Work request: Print out each entry below exactly; do not carry over any image.

Source information:
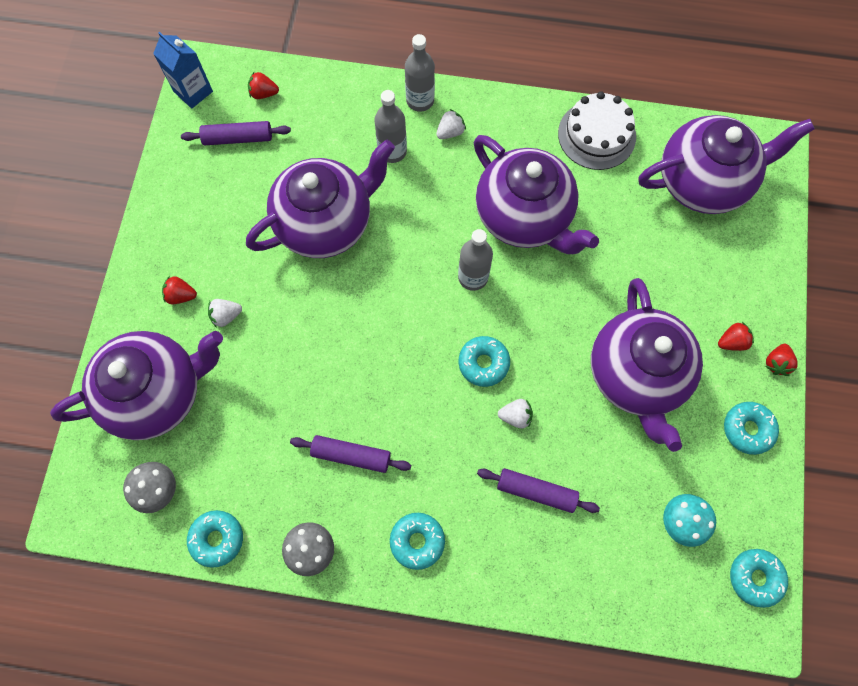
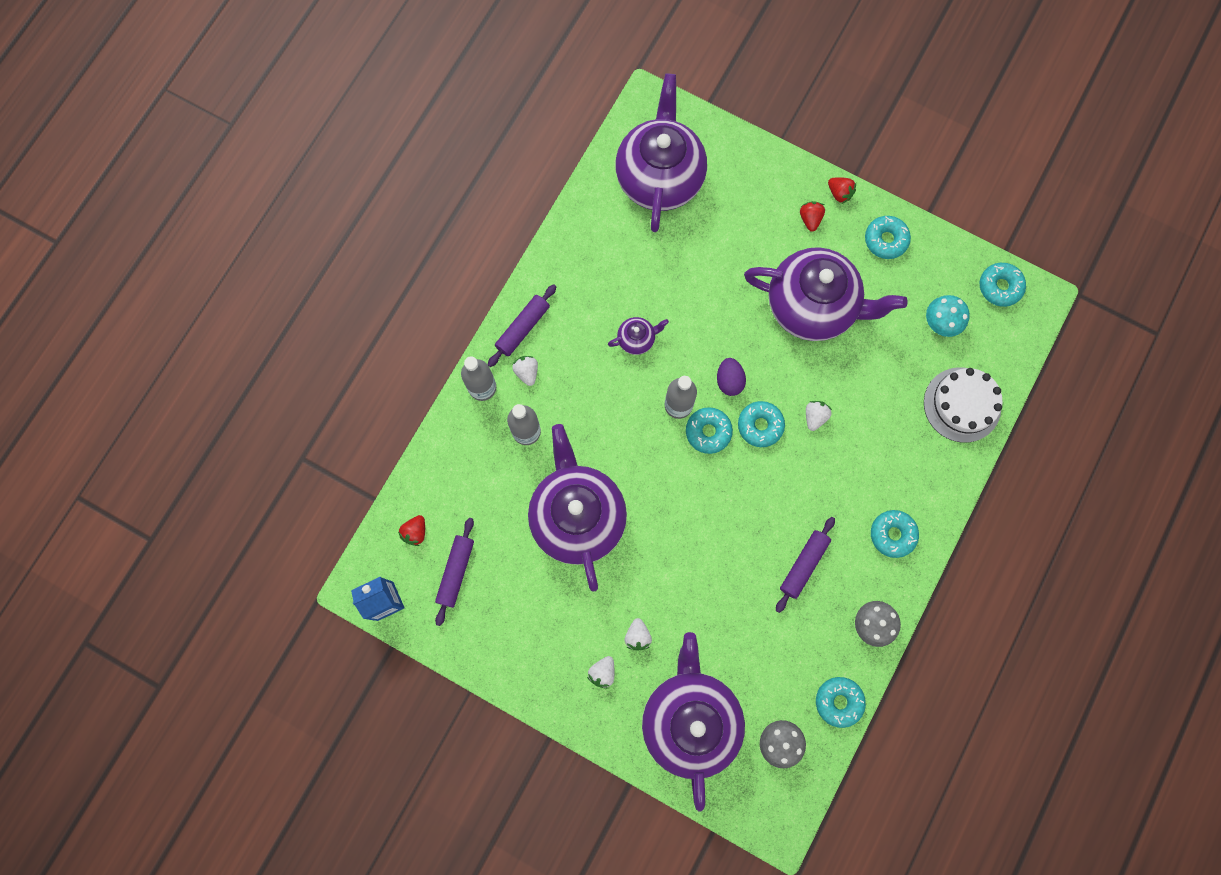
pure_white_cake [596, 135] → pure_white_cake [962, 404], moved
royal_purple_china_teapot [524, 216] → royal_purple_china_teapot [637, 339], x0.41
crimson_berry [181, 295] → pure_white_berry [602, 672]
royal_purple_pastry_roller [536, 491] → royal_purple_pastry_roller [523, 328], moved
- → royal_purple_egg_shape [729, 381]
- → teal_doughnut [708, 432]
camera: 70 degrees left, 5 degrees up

Output:
pure_white_cake [596, 135] → pure_white_cake [962, 404], moved
royal_purple_china_teapot [524, 216] → royal_purple_china_teapot [637, 339], x0.41
crimson_berry [181, 295] → pure_white_berry [602, 672]
royal_purple_pastry_roller [536, 491] → royal_purple_pastry_roller [523, 328], moved
- → royal_purple_egg_shape [729, 381]
- → teal_doughnut [708, 432]
camera: 70 degrees left, 5 degrees up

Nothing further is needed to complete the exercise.